[Bounding box correspondences]

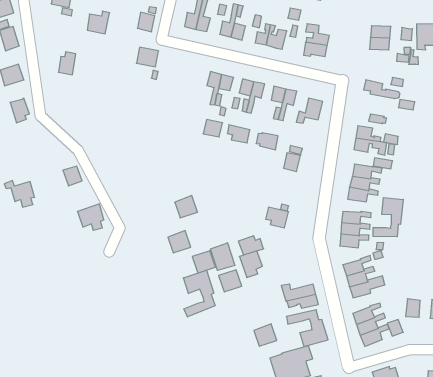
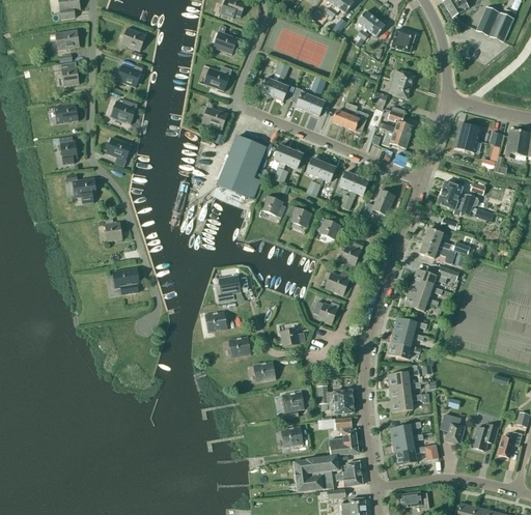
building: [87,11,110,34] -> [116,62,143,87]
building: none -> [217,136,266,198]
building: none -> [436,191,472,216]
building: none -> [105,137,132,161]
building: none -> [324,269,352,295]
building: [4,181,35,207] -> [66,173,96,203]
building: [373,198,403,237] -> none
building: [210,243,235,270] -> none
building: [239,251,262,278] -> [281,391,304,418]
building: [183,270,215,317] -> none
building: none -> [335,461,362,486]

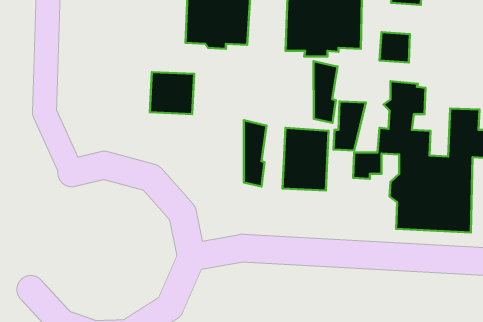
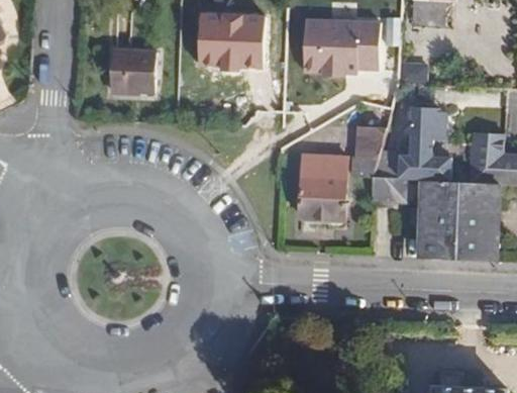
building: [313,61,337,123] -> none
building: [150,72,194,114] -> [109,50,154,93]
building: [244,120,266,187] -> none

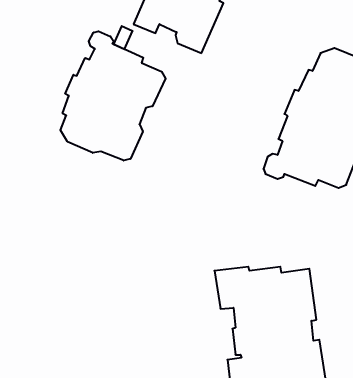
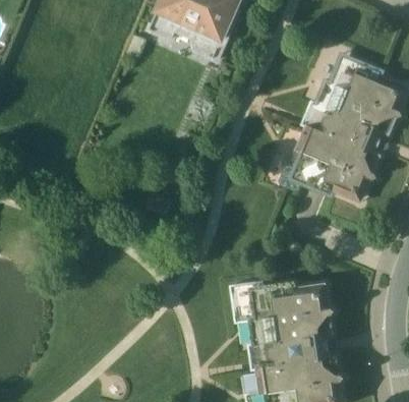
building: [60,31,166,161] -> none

JOB
Print exactly the line containing "building: [239,251,262,278] ->" and every line after it through the final line above, and leave all pictures out.

RESPONSE AREA
building: [239,251,262,278] -> [281,391,304,418]
building: [183,270,215,317] -> none
building: none -> [335,461,362,486]

building: [313,61,337,123] -> none
building: [150,72,194,114] -> [109,50,154,93]
building: [244,120,266,187] -> none

building: [60,31,166,161] -> none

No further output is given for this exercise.